▶ [Your goal]: Show each line of the entries below in which the word "LOAD" appears.

== == ==

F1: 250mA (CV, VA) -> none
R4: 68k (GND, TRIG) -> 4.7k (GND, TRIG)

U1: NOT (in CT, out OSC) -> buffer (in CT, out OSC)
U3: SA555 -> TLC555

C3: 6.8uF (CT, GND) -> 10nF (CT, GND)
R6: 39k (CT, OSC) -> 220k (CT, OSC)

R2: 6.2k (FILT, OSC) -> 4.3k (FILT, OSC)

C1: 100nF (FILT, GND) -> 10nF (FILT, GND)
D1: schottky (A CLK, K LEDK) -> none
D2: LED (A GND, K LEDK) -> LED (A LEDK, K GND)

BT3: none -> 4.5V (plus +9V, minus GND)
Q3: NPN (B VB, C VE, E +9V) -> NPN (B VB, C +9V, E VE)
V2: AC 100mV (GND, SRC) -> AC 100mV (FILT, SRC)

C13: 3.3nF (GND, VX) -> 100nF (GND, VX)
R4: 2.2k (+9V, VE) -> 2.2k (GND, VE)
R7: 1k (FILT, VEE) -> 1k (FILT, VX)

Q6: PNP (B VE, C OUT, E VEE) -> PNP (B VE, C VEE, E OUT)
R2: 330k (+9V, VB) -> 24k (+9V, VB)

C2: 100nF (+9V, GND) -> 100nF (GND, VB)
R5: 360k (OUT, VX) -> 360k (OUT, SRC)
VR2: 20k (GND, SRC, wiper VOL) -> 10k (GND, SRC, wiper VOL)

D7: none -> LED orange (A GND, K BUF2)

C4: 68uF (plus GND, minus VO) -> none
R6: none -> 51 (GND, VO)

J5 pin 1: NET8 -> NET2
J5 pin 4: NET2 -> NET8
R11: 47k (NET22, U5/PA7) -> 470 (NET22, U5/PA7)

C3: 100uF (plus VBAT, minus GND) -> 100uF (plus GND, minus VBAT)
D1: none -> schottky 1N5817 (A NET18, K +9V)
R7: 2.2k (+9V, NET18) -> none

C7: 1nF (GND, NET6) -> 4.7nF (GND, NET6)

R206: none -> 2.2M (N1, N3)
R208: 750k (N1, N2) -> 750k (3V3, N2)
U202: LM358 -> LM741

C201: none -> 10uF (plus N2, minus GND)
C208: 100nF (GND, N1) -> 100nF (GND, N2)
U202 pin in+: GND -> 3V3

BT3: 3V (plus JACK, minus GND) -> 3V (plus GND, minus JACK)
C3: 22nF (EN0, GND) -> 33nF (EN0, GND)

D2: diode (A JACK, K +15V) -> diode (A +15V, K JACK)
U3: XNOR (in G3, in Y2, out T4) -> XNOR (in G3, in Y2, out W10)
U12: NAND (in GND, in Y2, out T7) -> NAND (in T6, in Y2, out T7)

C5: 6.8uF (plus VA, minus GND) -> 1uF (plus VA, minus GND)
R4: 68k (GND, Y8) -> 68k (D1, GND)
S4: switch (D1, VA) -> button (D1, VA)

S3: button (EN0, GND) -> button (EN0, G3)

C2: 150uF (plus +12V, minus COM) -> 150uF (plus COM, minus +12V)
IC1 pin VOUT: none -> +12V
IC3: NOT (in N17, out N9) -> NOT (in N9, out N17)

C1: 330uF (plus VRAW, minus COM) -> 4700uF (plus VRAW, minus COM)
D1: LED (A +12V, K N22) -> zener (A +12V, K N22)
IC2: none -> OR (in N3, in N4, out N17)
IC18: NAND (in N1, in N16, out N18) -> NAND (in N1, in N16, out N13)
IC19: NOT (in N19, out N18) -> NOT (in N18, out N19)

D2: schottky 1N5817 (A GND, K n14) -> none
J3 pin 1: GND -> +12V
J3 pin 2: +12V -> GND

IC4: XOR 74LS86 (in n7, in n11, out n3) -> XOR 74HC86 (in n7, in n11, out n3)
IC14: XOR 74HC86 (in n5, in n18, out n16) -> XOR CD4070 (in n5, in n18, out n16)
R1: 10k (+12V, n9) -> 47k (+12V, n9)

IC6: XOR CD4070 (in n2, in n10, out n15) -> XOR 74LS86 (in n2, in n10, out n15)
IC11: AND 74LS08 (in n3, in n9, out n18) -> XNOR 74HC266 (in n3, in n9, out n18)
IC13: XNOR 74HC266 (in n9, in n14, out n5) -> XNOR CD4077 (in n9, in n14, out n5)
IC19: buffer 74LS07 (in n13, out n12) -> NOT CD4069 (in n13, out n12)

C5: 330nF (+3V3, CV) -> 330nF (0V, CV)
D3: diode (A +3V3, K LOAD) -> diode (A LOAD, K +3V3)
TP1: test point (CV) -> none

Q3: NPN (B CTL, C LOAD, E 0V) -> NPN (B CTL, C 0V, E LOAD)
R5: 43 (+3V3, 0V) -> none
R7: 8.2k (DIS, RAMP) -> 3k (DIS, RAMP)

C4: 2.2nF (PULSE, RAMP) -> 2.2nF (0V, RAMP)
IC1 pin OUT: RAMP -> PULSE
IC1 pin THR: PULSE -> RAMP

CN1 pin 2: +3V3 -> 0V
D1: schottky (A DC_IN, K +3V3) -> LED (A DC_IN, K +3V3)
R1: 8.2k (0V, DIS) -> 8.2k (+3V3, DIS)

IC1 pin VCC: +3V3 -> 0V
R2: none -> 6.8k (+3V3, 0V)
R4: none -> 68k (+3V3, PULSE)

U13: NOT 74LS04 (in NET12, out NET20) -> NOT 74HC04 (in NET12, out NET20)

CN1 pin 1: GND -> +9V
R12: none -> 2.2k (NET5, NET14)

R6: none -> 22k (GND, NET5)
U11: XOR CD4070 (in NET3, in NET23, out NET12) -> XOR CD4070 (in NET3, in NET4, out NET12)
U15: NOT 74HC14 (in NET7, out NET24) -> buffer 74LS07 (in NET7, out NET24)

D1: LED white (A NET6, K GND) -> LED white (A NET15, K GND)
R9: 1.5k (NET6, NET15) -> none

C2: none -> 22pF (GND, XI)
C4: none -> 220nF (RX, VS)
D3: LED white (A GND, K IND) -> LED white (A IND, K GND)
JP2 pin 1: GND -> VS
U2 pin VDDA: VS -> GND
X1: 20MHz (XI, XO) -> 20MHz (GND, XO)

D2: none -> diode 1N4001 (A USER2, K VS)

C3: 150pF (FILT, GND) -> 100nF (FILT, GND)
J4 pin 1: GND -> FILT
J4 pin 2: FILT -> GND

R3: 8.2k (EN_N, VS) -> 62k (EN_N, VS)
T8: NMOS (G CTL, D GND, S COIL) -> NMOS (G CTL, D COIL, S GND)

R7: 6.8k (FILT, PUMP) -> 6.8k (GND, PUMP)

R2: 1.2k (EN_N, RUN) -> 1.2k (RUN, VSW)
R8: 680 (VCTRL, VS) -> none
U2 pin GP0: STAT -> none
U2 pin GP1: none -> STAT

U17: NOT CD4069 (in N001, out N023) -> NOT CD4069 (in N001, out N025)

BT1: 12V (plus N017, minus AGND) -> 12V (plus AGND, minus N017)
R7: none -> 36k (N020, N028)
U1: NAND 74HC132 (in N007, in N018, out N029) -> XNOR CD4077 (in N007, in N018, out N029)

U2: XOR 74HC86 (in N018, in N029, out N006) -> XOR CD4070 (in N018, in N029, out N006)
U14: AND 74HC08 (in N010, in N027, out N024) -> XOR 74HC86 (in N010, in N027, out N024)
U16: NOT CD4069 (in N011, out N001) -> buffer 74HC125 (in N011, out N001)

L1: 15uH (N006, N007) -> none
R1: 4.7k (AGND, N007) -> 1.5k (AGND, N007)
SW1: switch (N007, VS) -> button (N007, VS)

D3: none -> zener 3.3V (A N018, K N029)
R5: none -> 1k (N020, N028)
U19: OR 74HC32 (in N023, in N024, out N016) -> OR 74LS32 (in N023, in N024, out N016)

== == ==

▶ [Exercise solution]:
D3: diode (A +3V3, K LOAD) -> diode (A LOAD, K +3V3)
Q3: NPN (B CTL, C LOAD, E 0V) -> NPN (B CTL, C 0V, E LOAD)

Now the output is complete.